Source records:
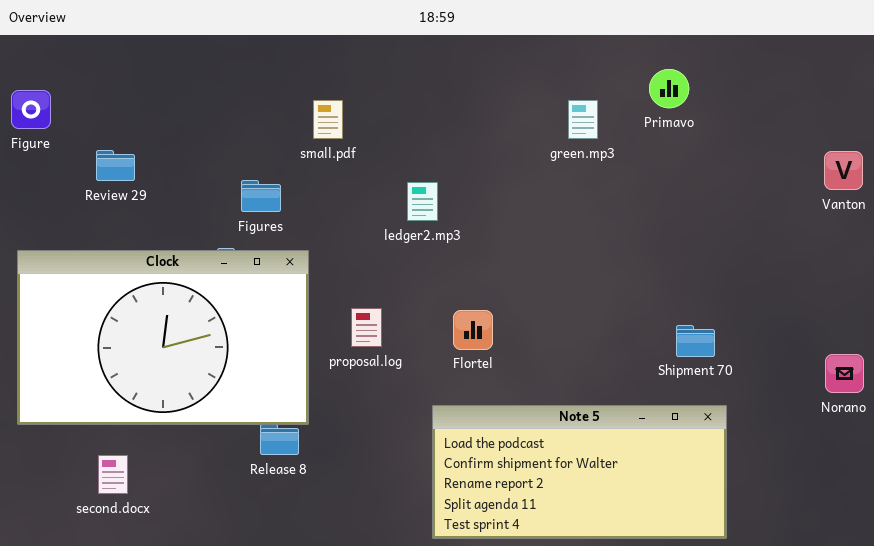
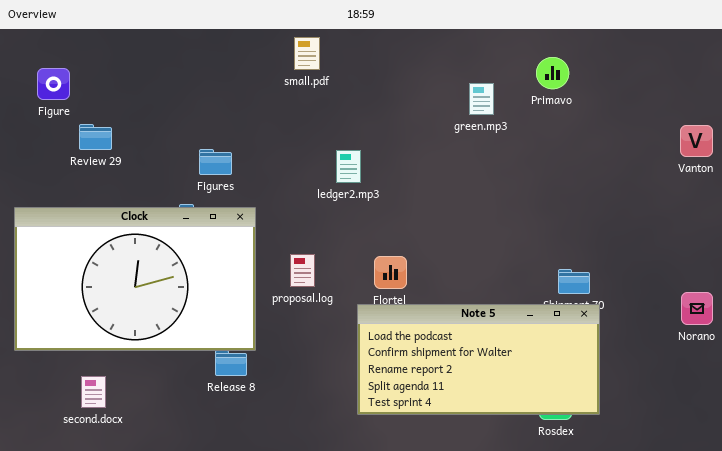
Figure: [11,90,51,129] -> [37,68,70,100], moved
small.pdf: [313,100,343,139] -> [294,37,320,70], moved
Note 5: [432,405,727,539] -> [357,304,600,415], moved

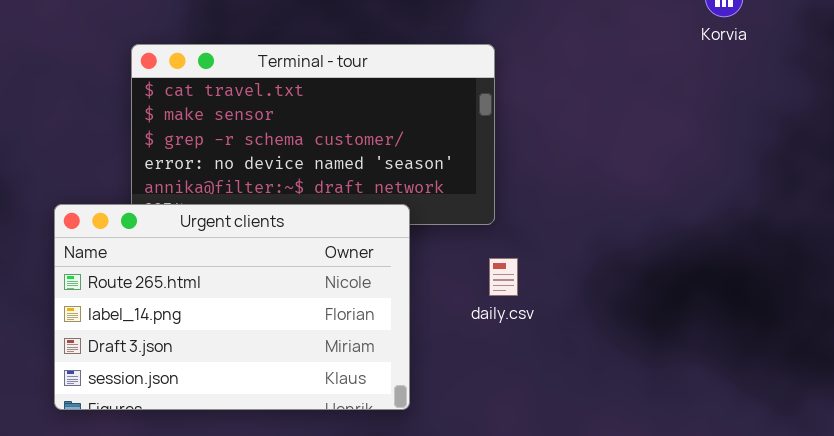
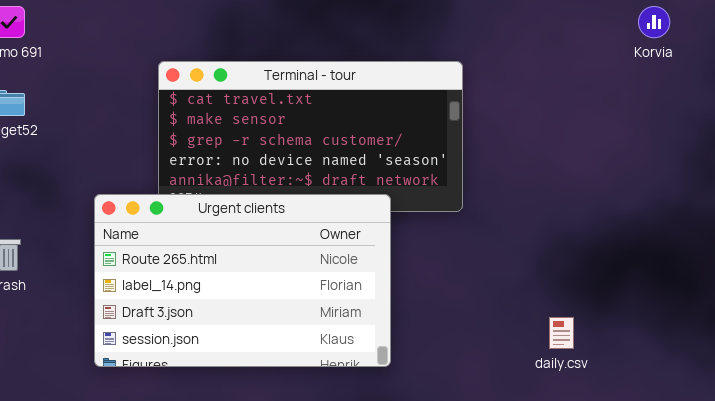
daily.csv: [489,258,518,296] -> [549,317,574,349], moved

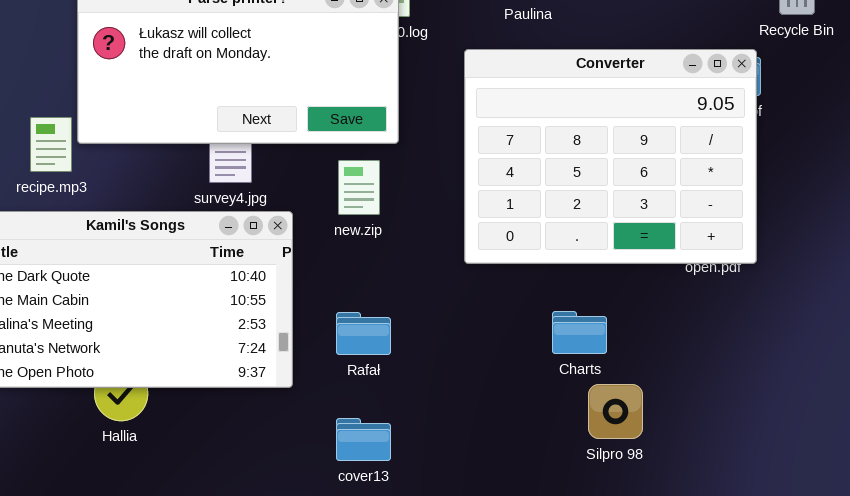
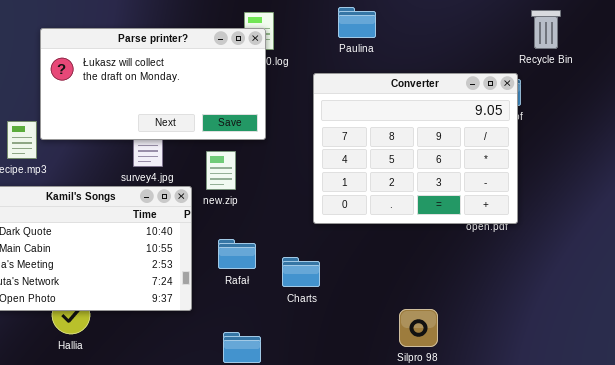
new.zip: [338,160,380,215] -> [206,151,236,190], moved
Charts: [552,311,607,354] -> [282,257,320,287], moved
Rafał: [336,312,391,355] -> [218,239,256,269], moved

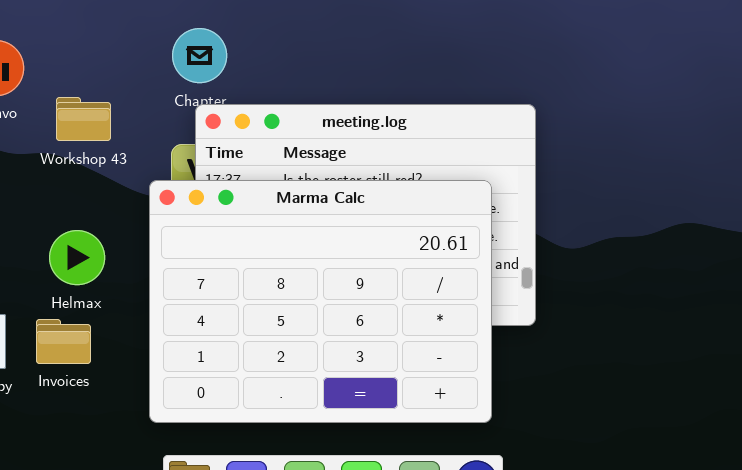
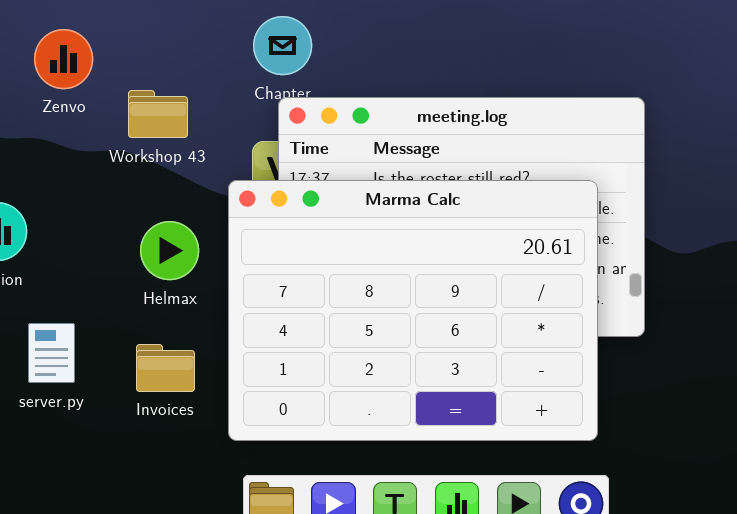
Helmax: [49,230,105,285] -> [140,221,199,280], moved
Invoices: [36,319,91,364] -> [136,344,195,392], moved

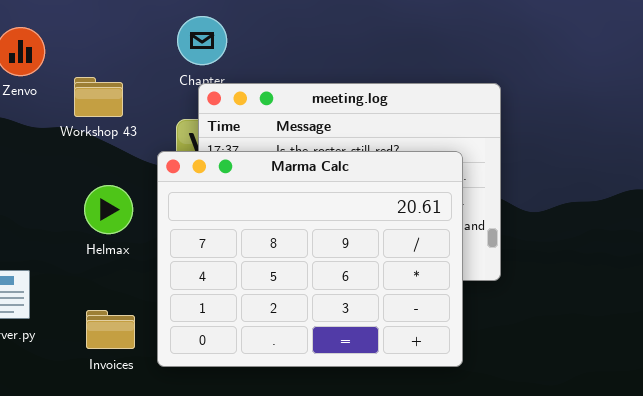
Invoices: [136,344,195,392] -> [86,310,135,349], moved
...
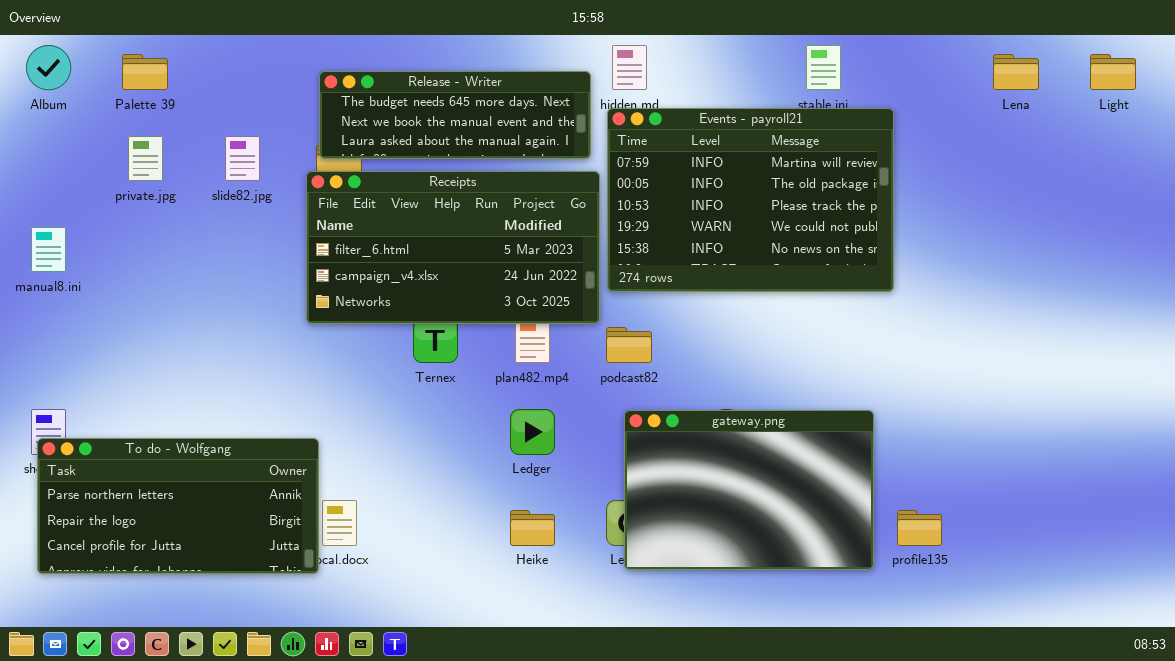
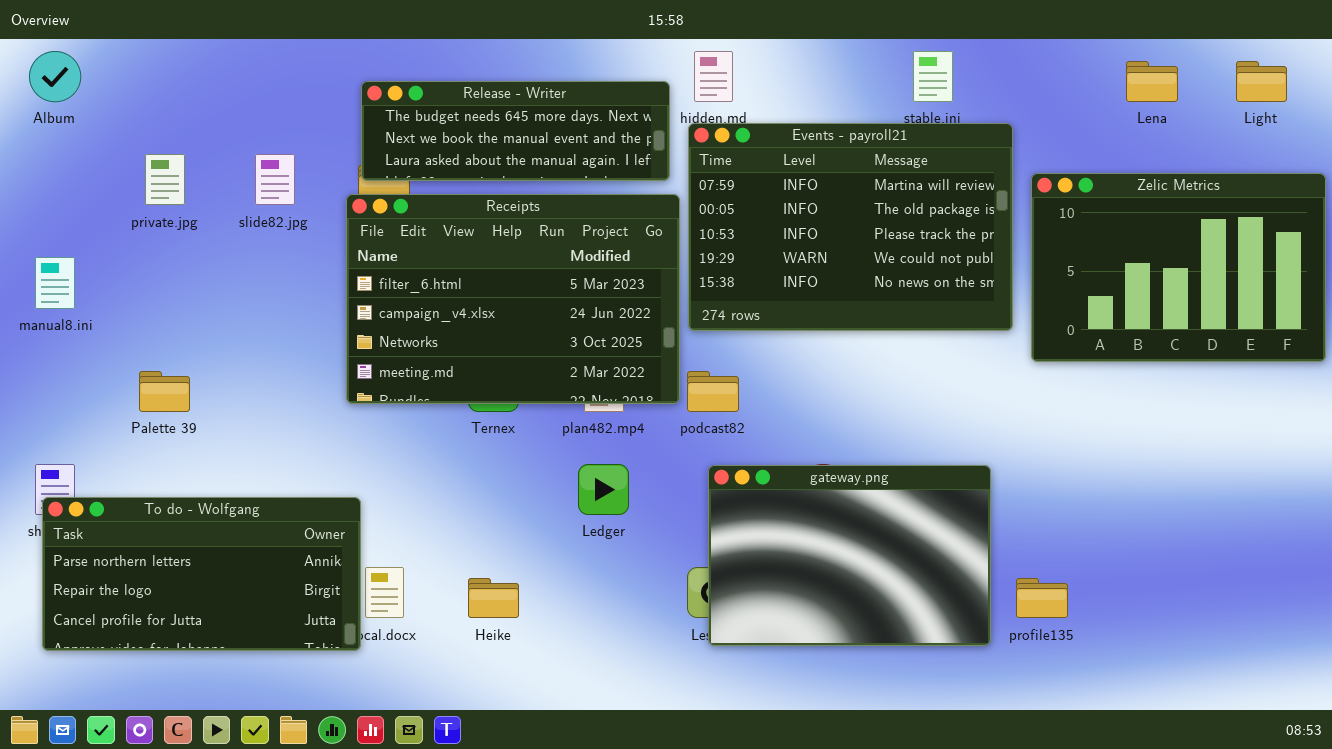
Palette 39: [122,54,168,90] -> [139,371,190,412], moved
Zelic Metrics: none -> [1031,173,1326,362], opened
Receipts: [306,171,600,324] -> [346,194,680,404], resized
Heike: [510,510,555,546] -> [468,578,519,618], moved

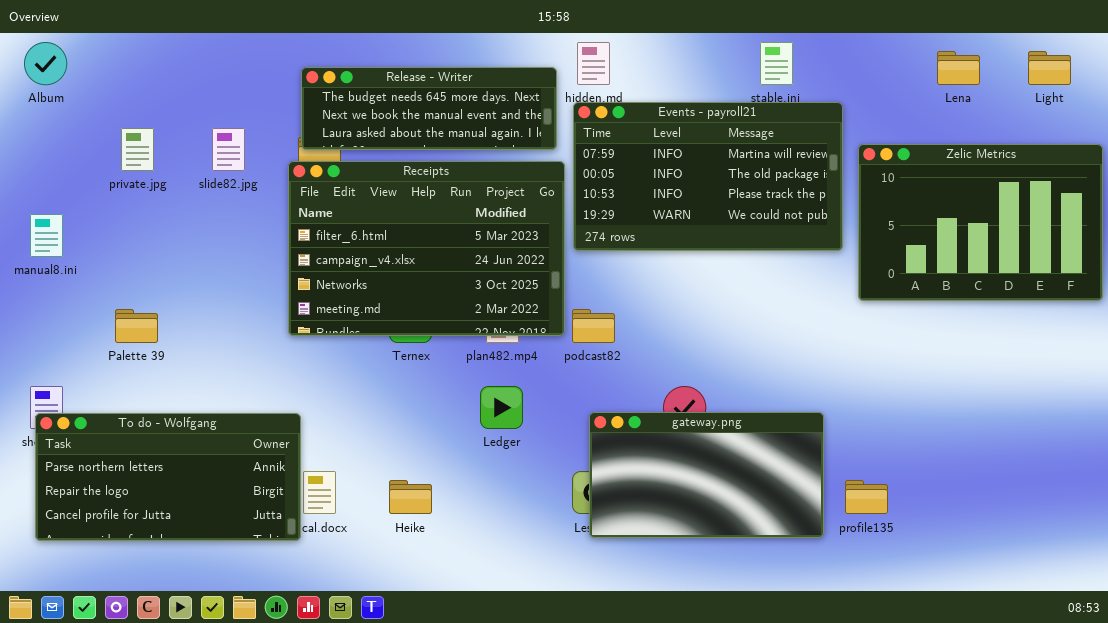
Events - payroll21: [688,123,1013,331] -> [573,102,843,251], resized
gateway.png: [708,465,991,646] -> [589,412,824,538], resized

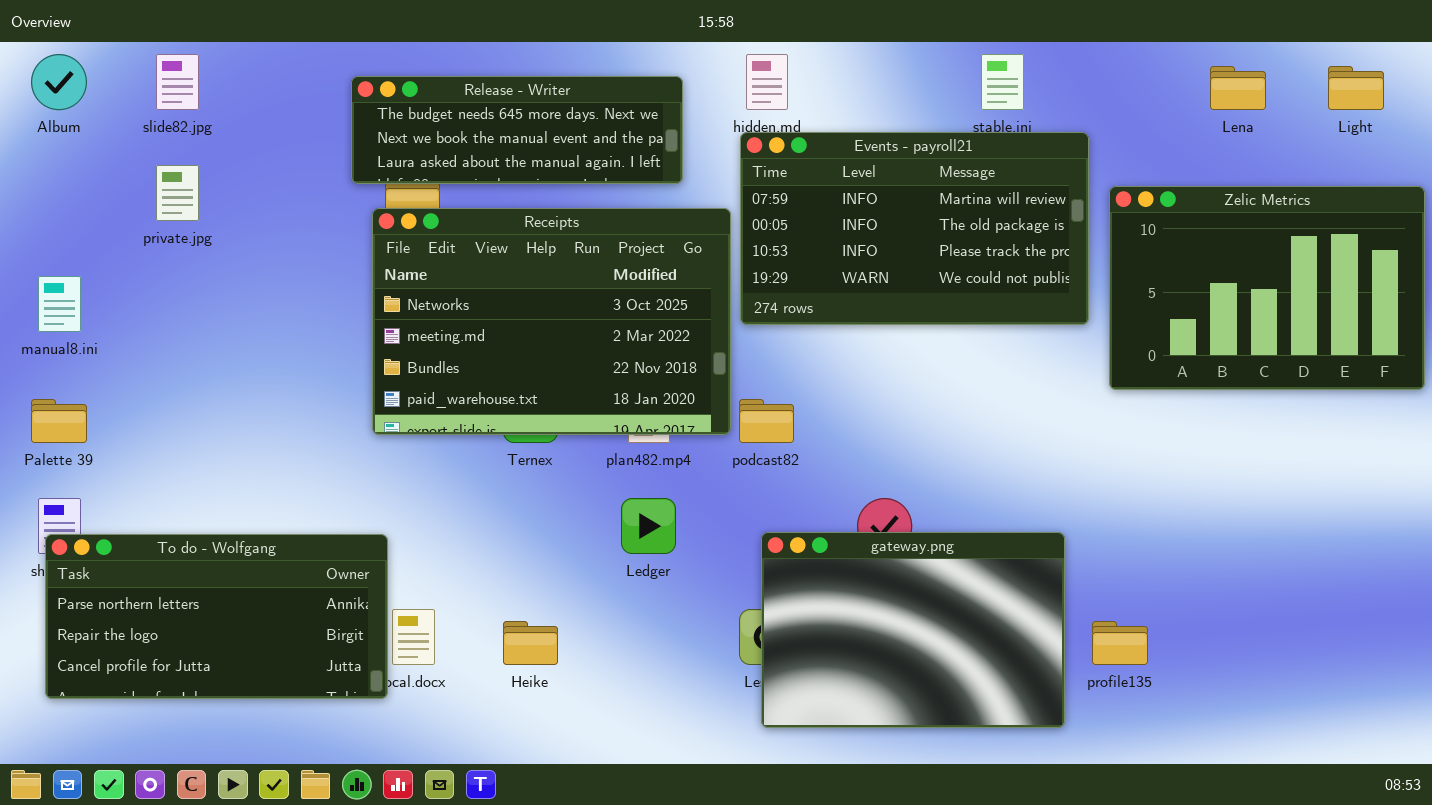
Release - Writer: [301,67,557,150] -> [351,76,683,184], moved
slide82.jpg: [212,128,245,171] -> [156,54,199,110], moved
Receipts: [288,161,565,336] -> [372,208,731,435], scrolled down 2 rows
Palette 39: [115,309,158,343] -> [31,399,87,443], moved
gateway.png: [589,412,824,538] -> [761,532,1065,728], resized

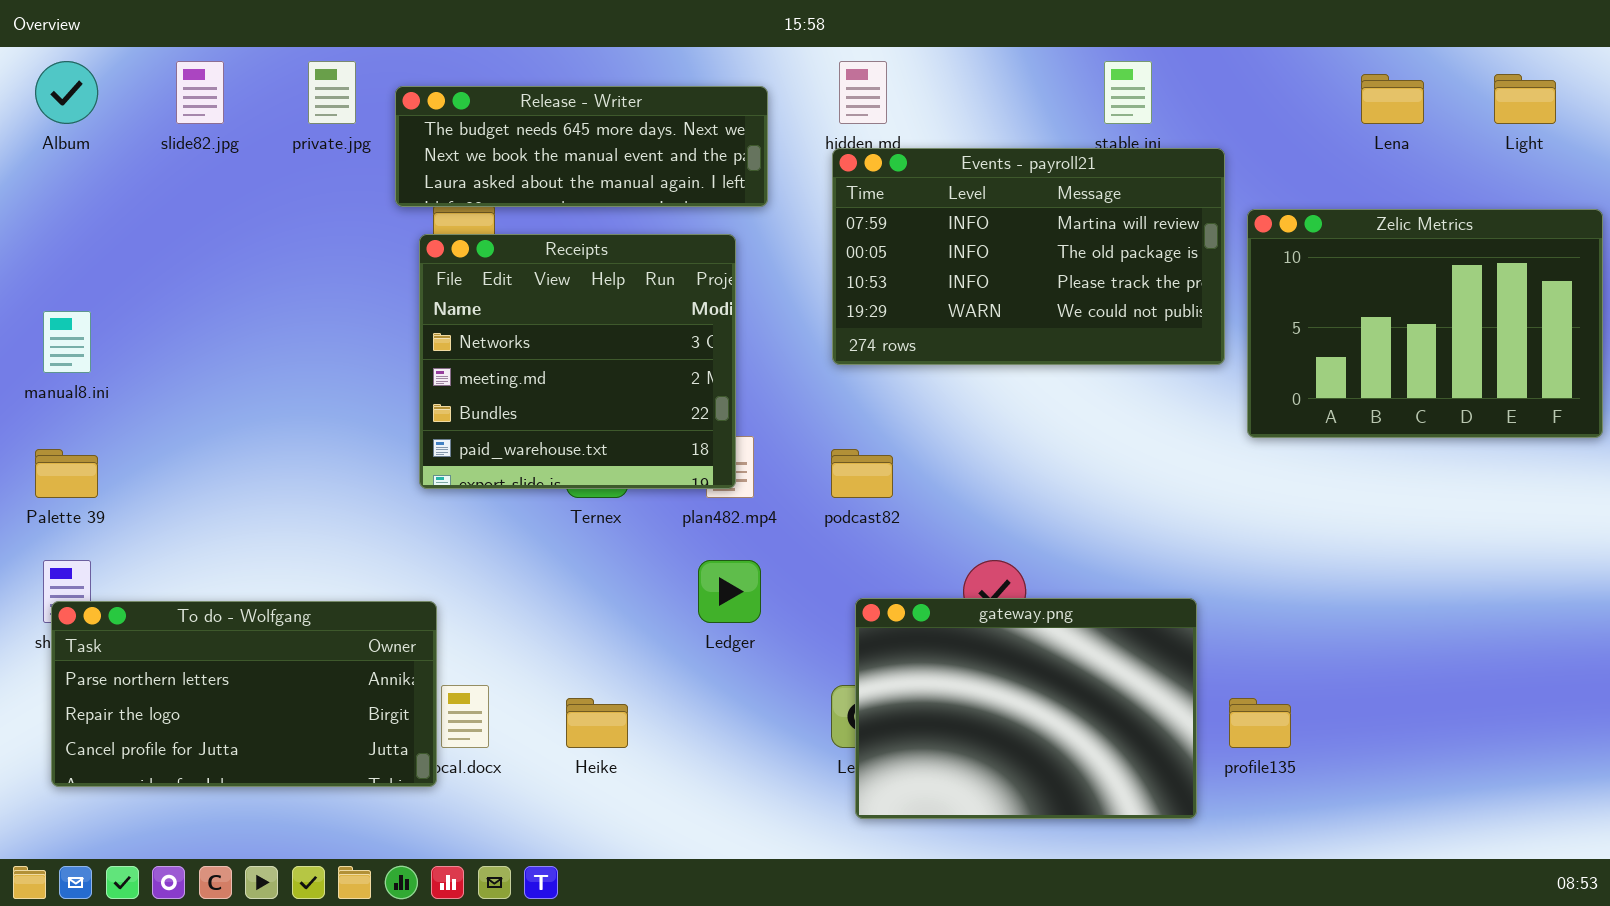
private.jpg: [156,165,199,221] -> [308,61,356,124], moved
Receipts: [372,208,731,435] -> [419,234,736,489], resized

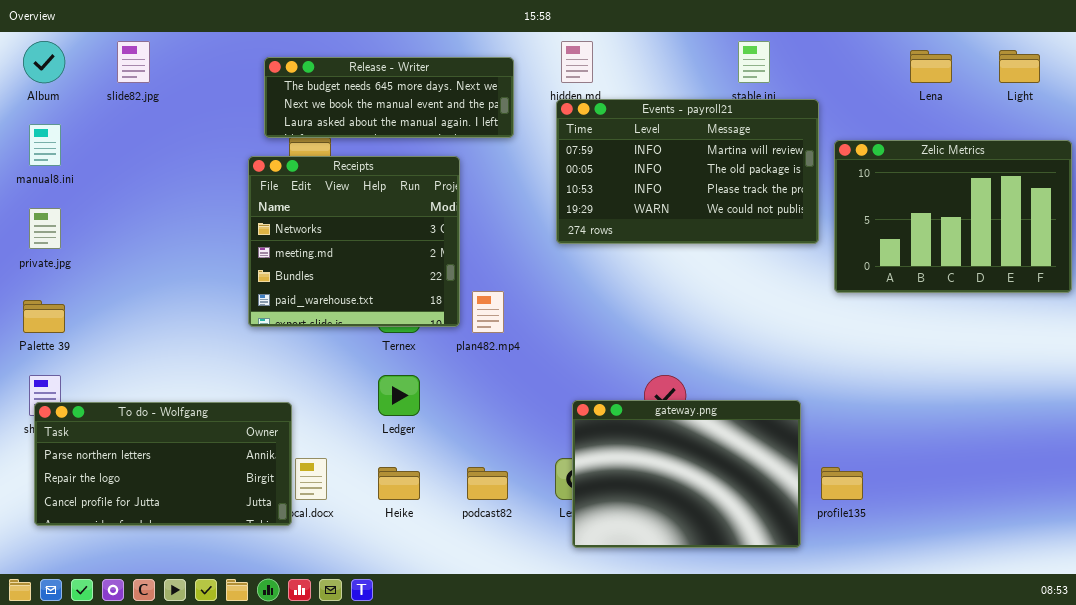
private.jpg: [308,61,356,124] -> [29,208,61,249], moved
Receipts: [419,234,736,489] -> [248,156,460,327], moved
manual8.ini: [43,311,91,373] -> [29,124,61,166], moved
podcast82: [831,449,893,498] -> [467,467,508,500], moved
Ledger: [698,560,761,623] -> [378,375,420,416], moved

- Exercise goal -
Working through the records above, copy each line in which "resized" is found.

- Written solution -
Receipts: [306,171,600,324] -> [346,194,680,404], resized
Events - payroll21: [688,123,1013,331] -> [573,102,843,251], resized
gateway.png: [708,465,991,646] -> [589,412,824,538], resized
gateway.png: [589,412,824,538] -> [761,532,1065,728], resized
Receipts: [372,208,731,435] -> [419,234,736,489], resized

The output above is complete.